Work item: Copy each entry below verbatim. Skip the pictures.

[Before and after images]
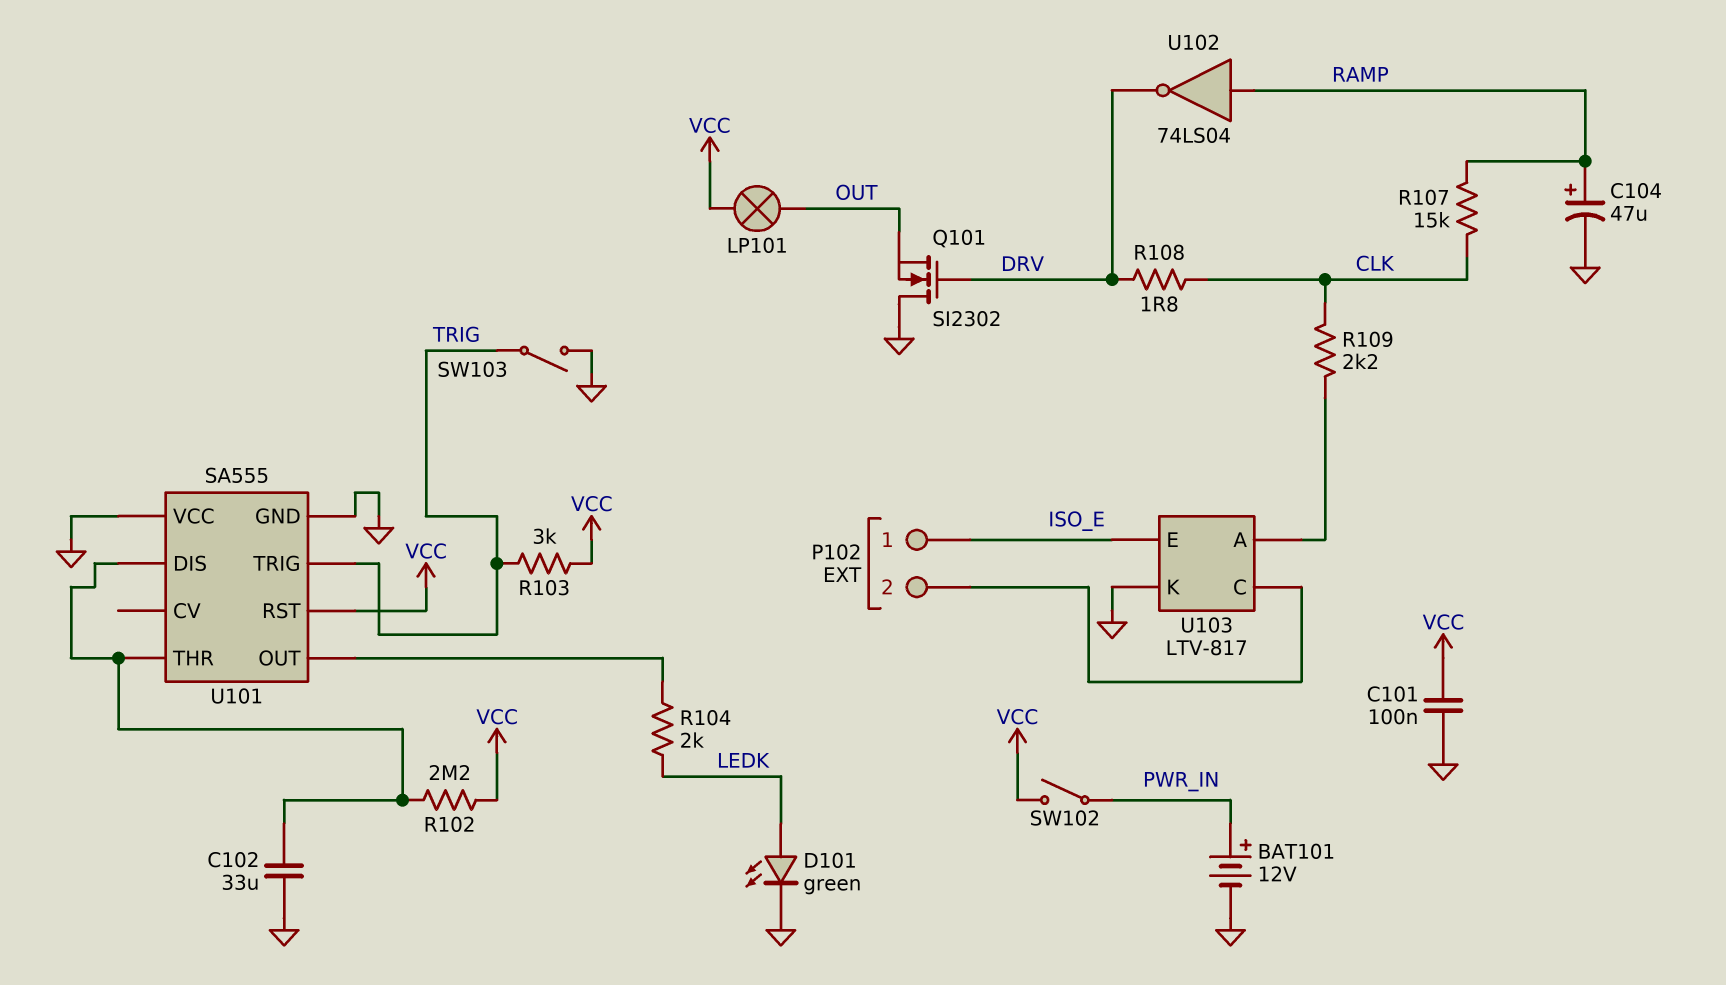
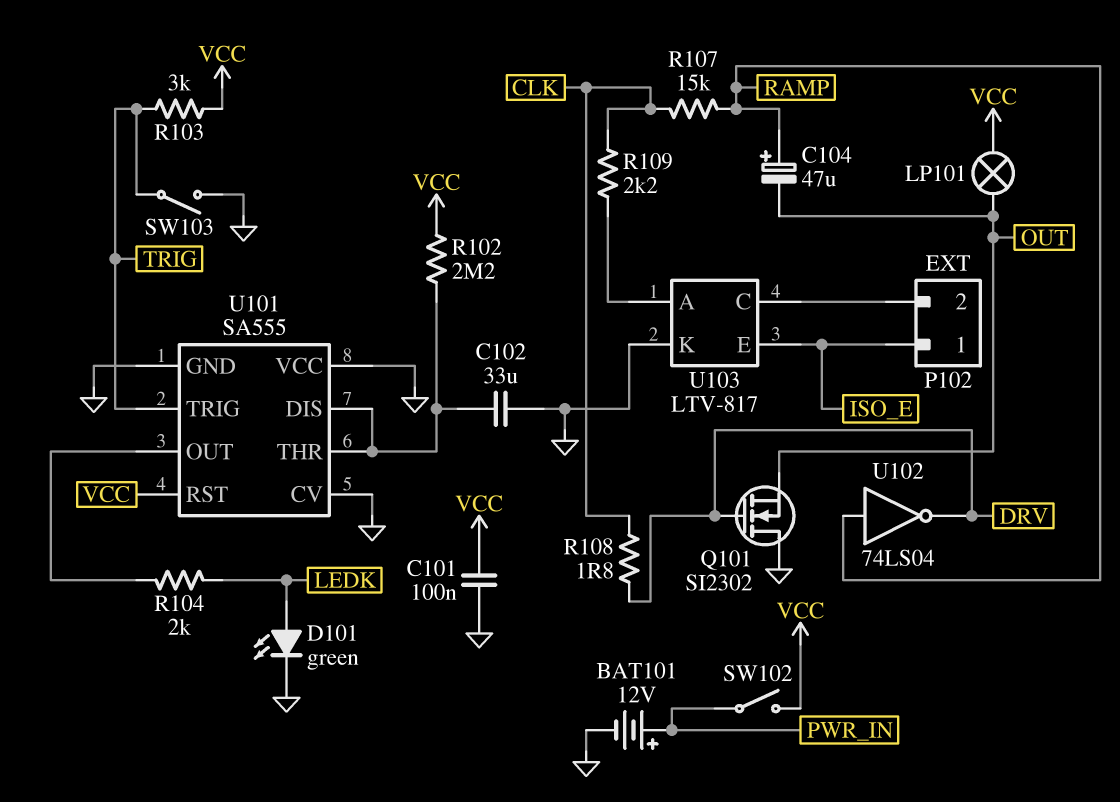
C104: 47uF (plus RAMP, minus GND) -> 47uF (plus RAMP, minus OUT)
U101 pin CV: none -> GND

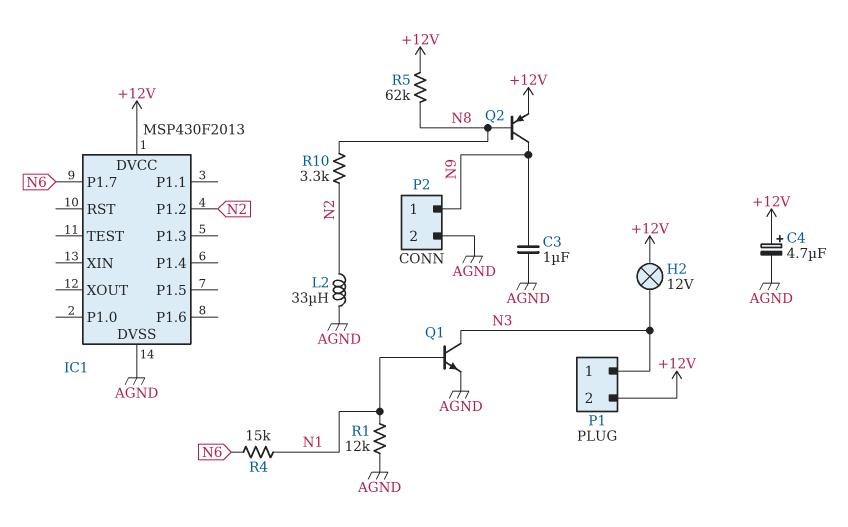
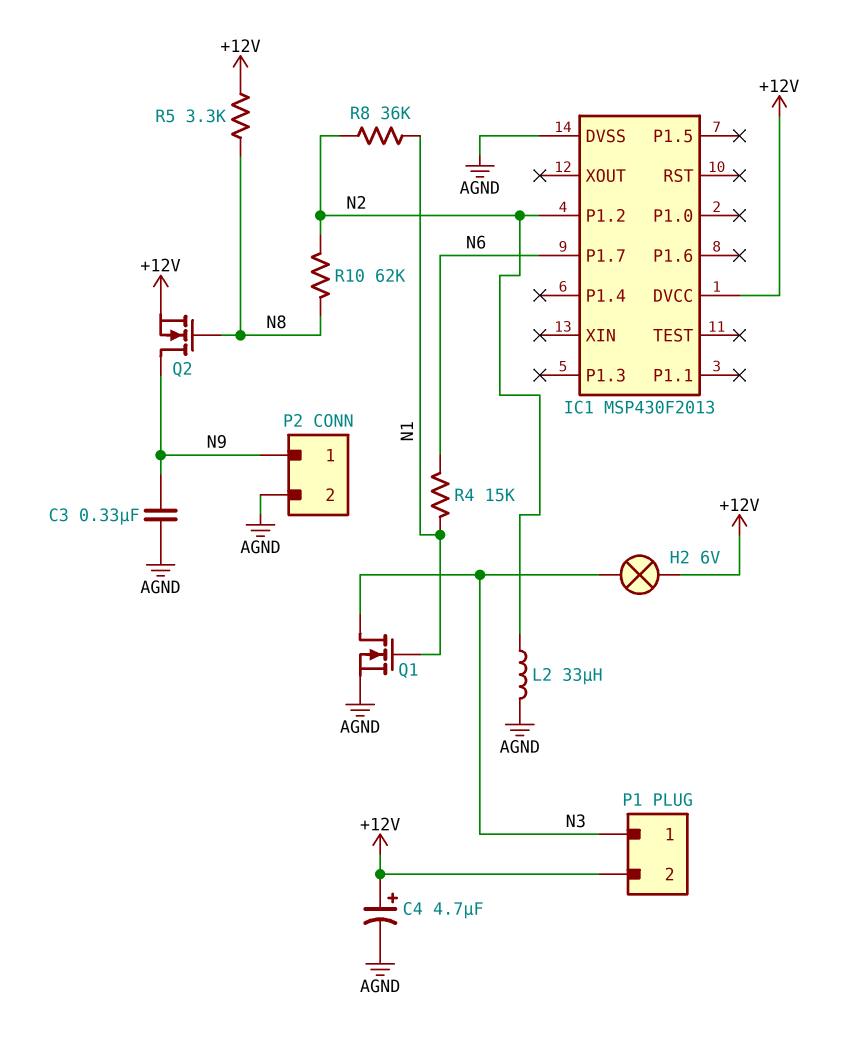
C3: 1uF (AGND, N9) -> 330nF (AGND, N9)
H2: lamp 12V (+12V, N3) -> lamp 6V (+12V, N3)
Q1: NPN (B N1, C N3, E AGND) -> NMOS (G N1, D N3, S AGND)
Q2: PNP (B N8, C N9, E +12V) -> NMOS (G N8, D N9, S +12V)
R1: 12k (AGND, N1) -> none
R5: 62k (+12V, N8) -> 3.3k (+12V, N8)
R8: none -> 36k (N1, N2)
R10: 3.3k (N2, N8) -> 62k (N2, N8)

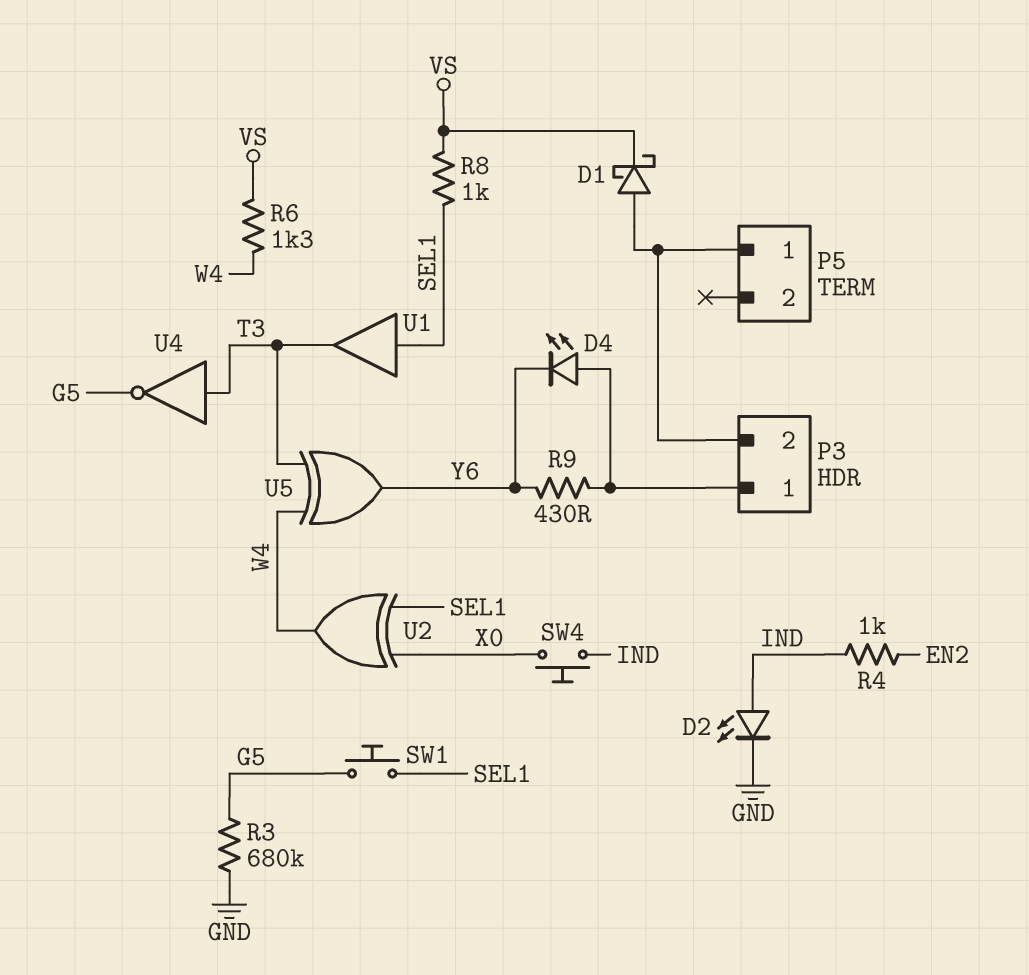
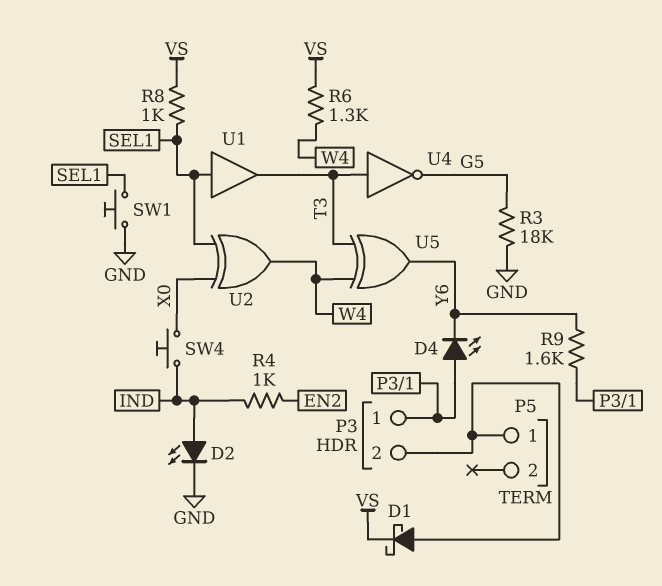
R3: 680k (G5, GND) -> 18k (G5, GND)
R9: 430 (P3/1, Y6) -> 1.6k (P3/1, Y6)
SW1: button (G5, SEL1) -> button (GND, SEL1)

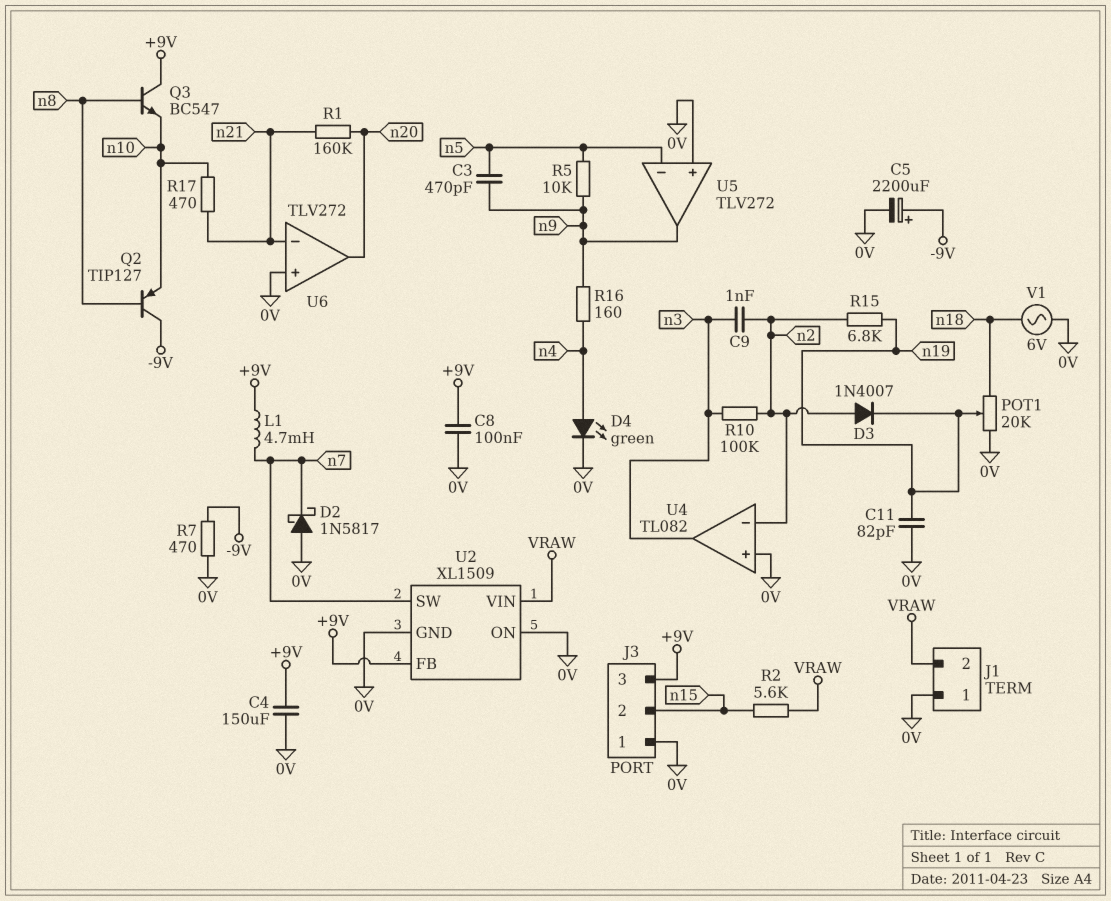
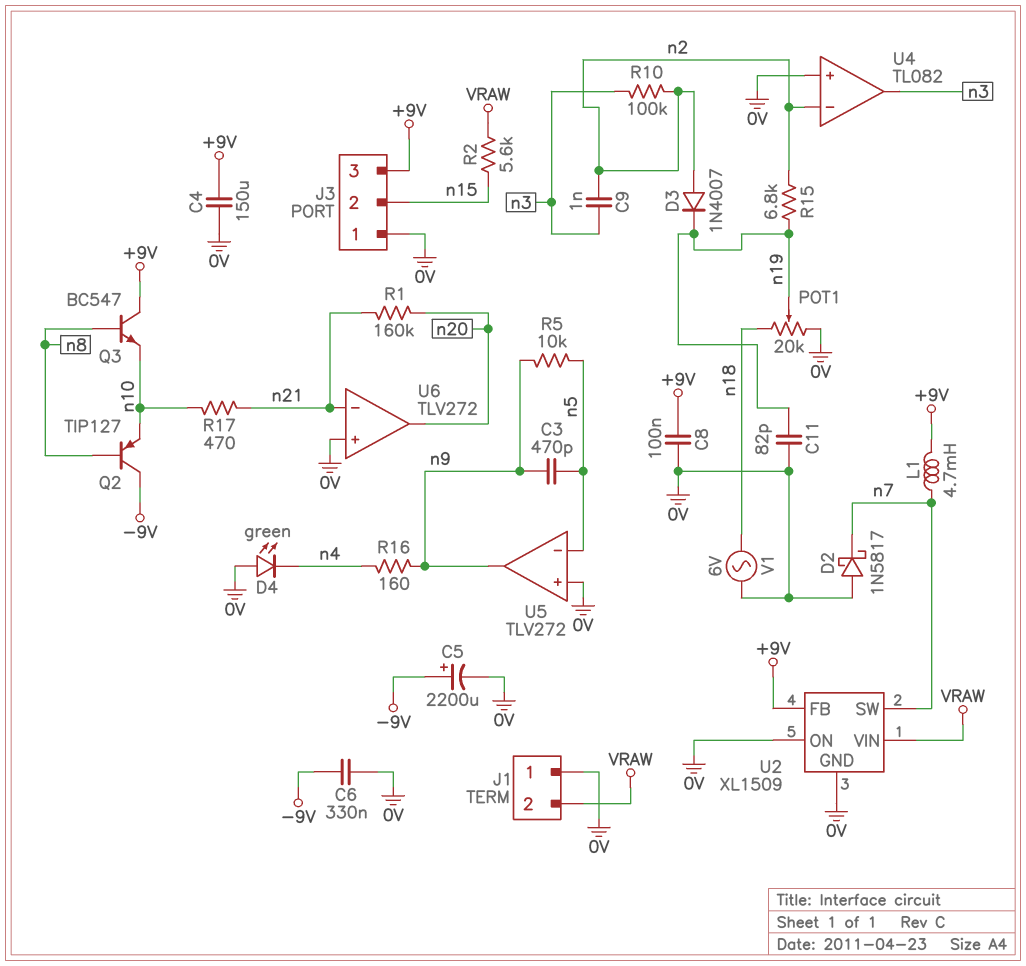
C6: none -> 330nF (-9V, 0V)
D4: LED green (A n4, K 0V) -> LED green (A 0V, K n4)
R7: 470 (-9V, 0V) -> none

Answer to this task:
C104: 47uF (plus RAMP, minus GND) -> 47uF (plus RAMP, minus OUT)
U101 pin CV: none -> GND

C3: 1uF (AGND, N9) -> 330nF (AGND, N9)
H2: lamp 12V (+12V, N3) -> lamp 6V (+12V, N3)
Q1: NPN (B N1, C N3, E AGND) -> NMOS (G N1, D N3, S AGND)
Q2: PNP (B N8, C N9, E +12V) -> NMOS (G N8, D N9, S +12V)
R1: 12k (AGND, N1) -> none
R5: 62k (+12V, N8) -> 3.3k (+12V, N8)
R8: none -> 36k (N1, N2)
R10: 3.3k (N2, N8) -> 62k (N2, N8)

R3: 680k (G5, GND) -> 18k (G5, GND)
R9: 430 (P3/1, Y6) -> 1.6k (P3/1, Y6)
SW1: button (G5, SEL1) -> button (GND, SEL1)

C6: none -> 330nF (-9V, 0V)
D4: LED green (A n4, K 0V) -> LED green (A 0V, K n4)
R7: 470 (-9V, 0V) -> none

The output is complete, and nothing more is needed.